-- Exercise objective --
Give the data below again exactly as written, but without the pictures.

-- Record excerpts --
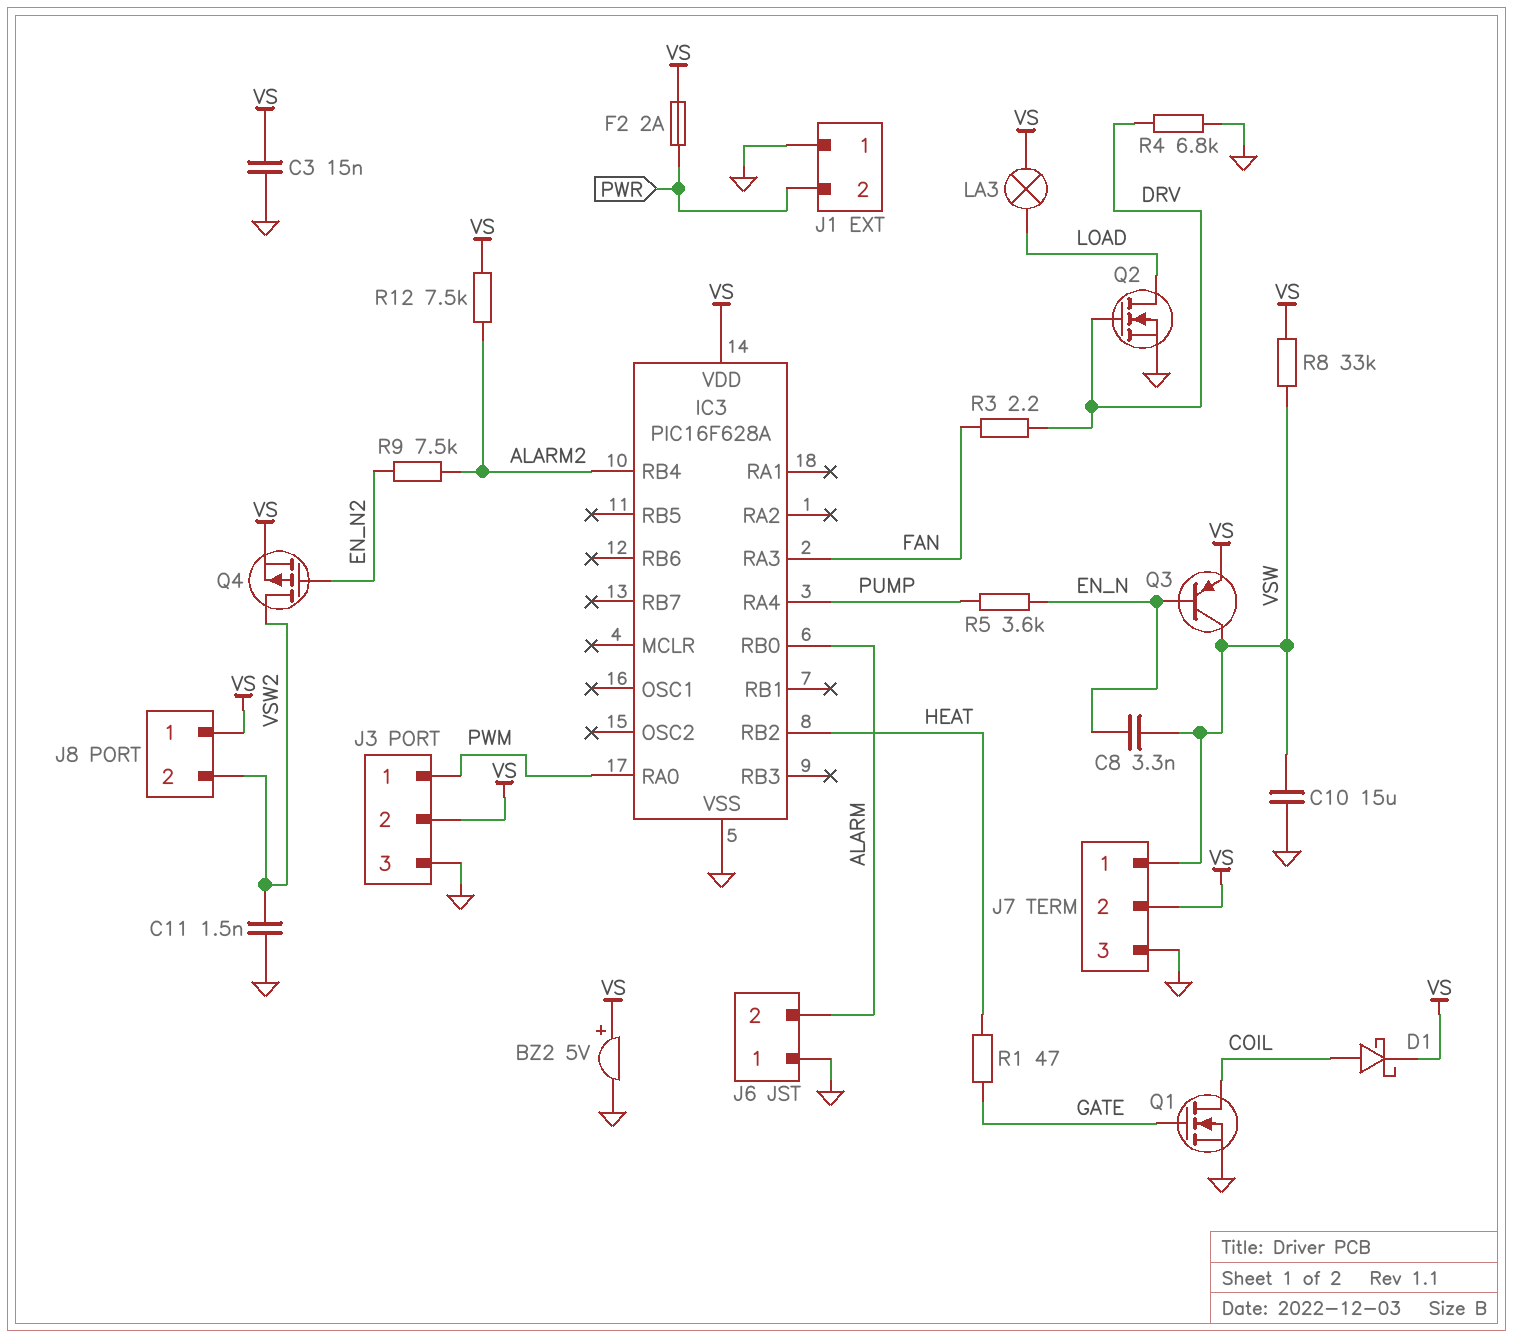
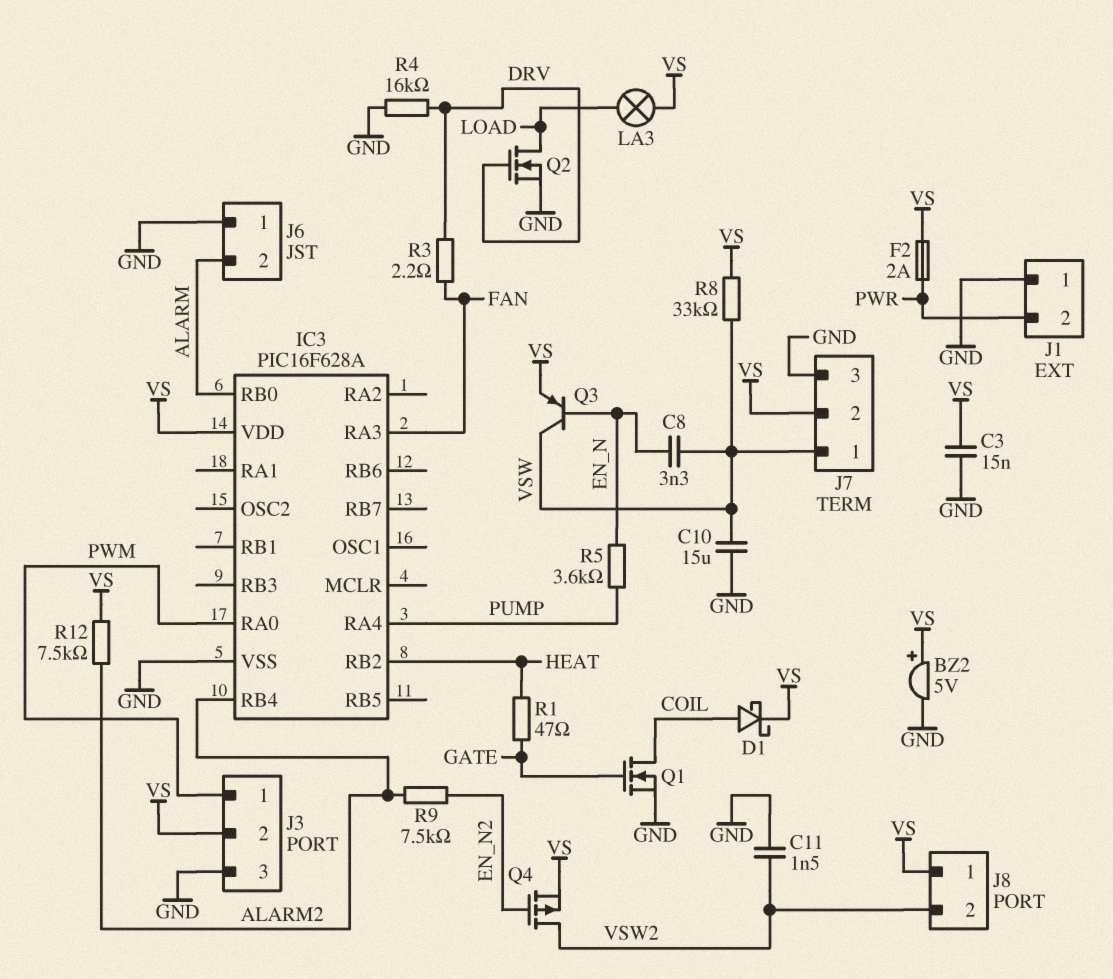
R4: 6.8k (DRV, GND) -> 16k (DRV, GND)

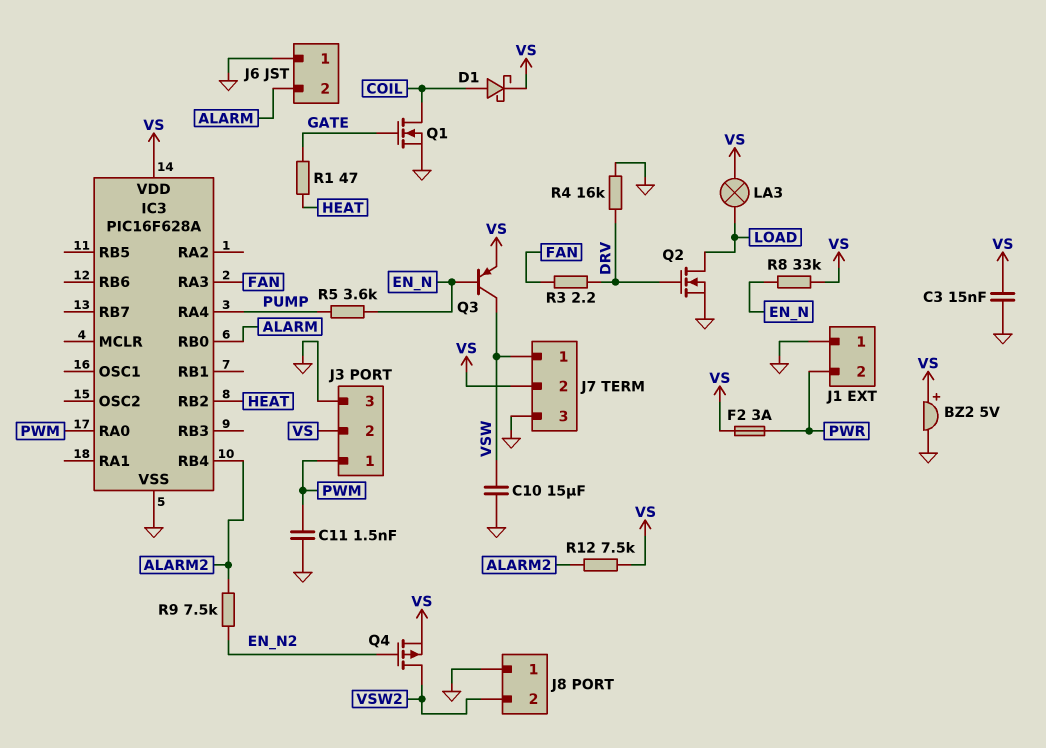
C8: 3.3nF (EN_N, VSW) -> none
C11: 1.5nF (GND, VSW2) -> 1.5nF (GND, PWM)
F2: 2A (PWR, VS) -> 3A (PWR, VS)
J8 pin 1: VS -> GND
R8: 33k (VS, VSW) -> 33k (EN_N, VS)

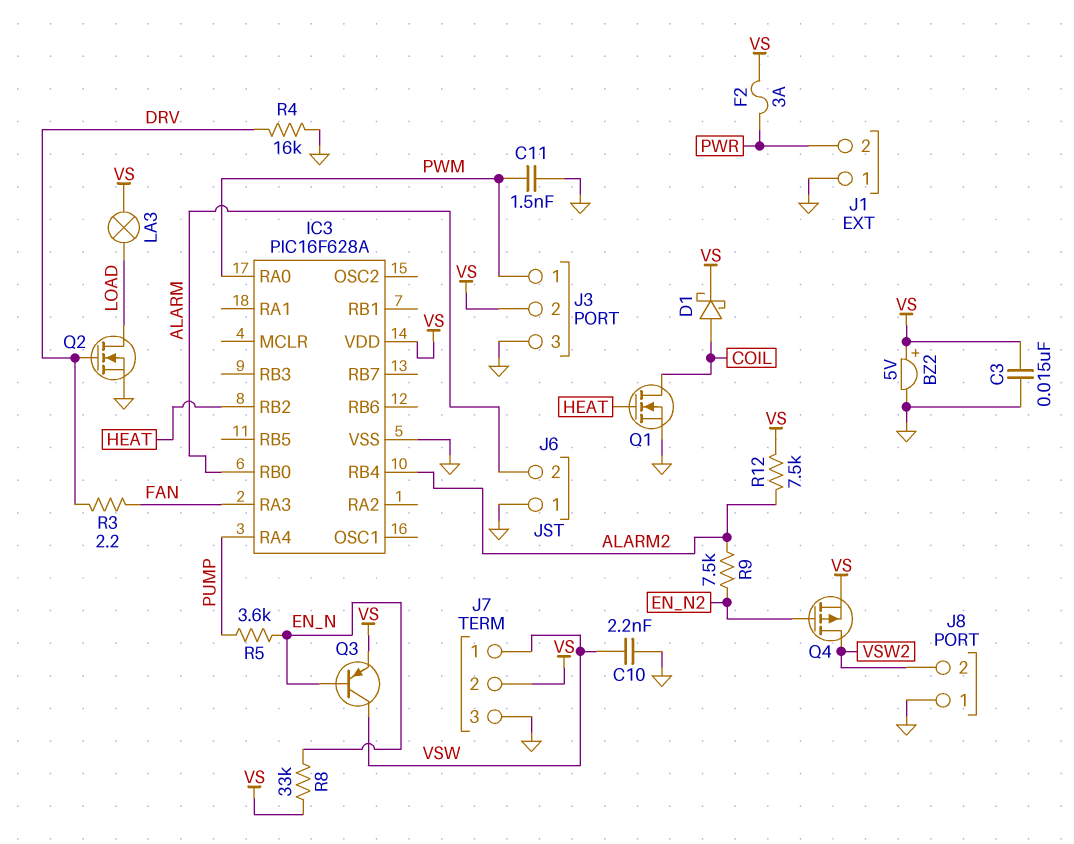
C10: 15uF (GND, VSW) -> 2.2nF (GND, VSW)
Q1: NMOS (G GATE, D COIL, S GND) -> NMOS (G HEAT, D COIL, S GND)
R1: 47 (GATE, HEAT) -> none

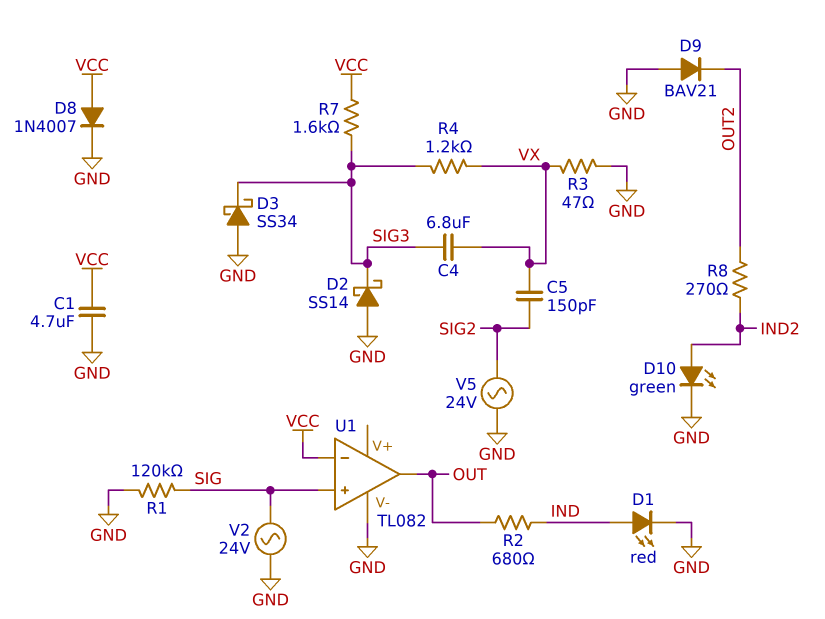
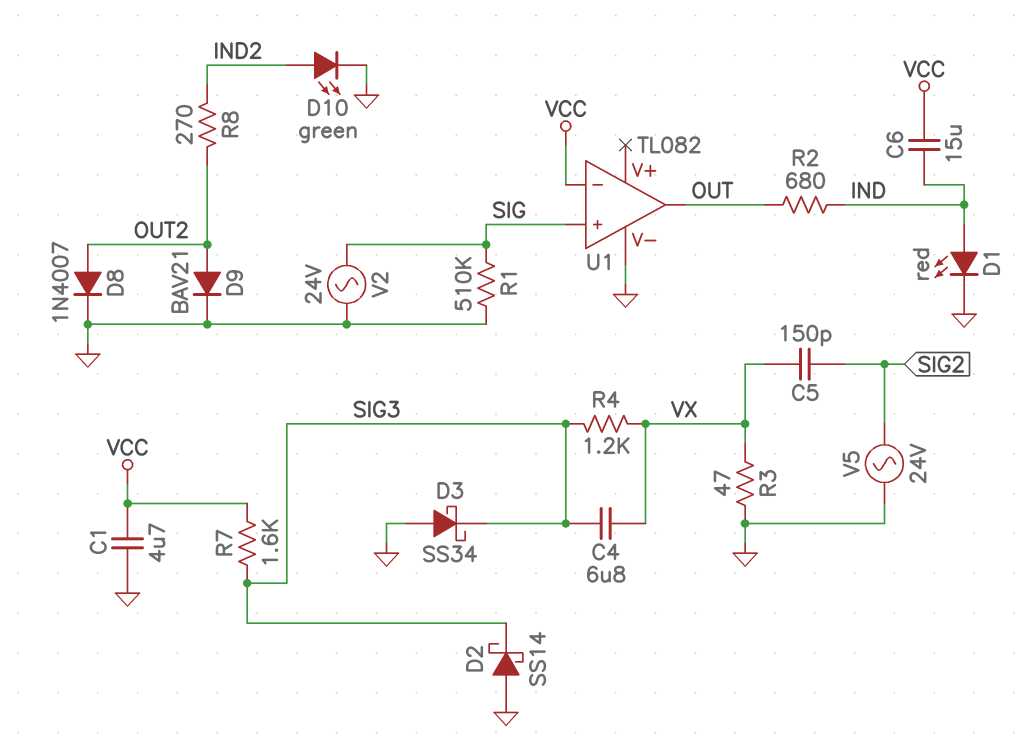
C6: none -> 15uF (IND, VCC)
D8: diode 1N4007 (A VCC, K GND) -> diode 1N4007 (A OUT2, K GND)
D9: diode BAV21 (A GND, K OUT2) -> diode BAV21 (A OUT2, K GND)
R1: 120k (GND, SIG) -> 510k (GND, SIG)

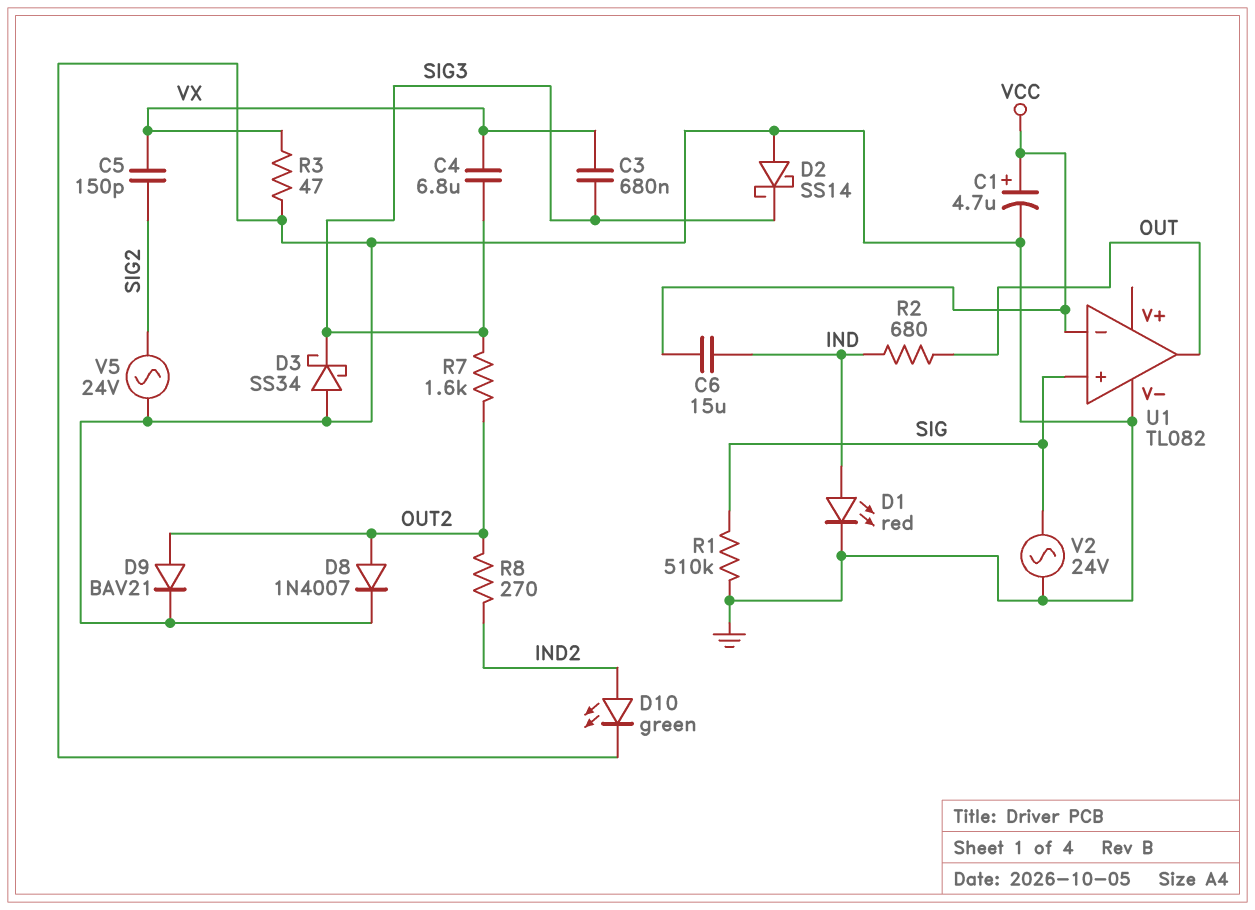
C1: 4.7uF (GND, VCC) -> 4.7uF (plus VCC, minus GND)
C3: none -> 680nF (SIG3, VX)
R4: 1.2k (SIG3, VX) -> none
R7: 1.6k (SIG3, VCC) -> 1.6k (OUT2, SIG3)

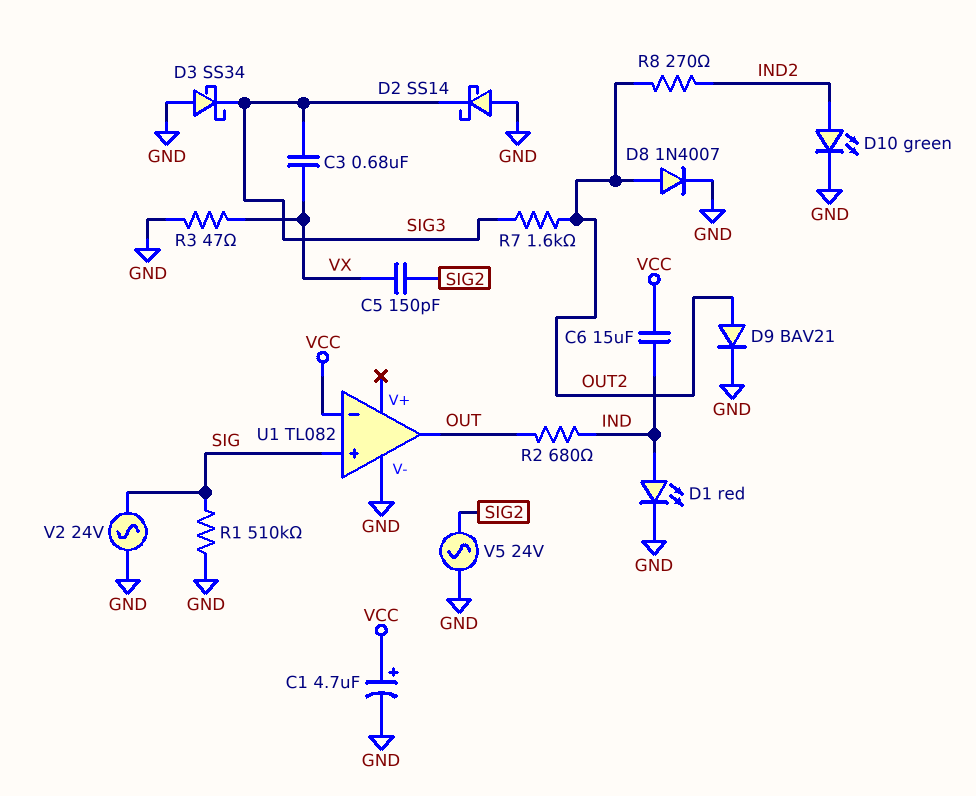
C4: 6.8uF (SIG3, VX) -> none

-- Response to the task --
R4: 6.8k (DRV, GND) -> 16k (DRV, GND)

C8: 3.3nF (EN_N, VSW) -> none
C11: 1.5nF (GND, VSW2) -> 1.5nF (GND, PWM)
F2: 2A (PWR, VS) -> 3A (PWR, VS)
J8 pin 1: VS -> GND
R8: 33k (VS, VSW) -> 33k (EN_N, VS)

C10: 15uF (GND, VSW) -> 2.2nF (GND, VSW)
Q1: NMOS (G GATE, D COIL, S GND) -> NMOS (G HEAT, D COIL, S GND)
R1: 47 (GATE, HEAT) -> none

C6: none -> 15uF (IND, VCC)
D8: diode 1N4007 (A VCC, K GND) -> diode 1N4007 (A OUT2, K GND)
D9: diode BAV21 (A GND, K OUT2) -> diode BAV21 (A OUT2, K GND)
R1: 120k (GND, SIG) -> 510k (GND, SIG)

C1: 4.7uF (GND, VCC) -> 4.7uF (plus VCC, minus GND)
C3: none -> 680nF (SIG3, VX)
R4: 1.2k (SIG3, VX) -> none
R7: 1.6k (SIG3, VCC) -> 1.6k (OUT2, SIG3)

C4: 6.8uF (SIG3, VX) -> none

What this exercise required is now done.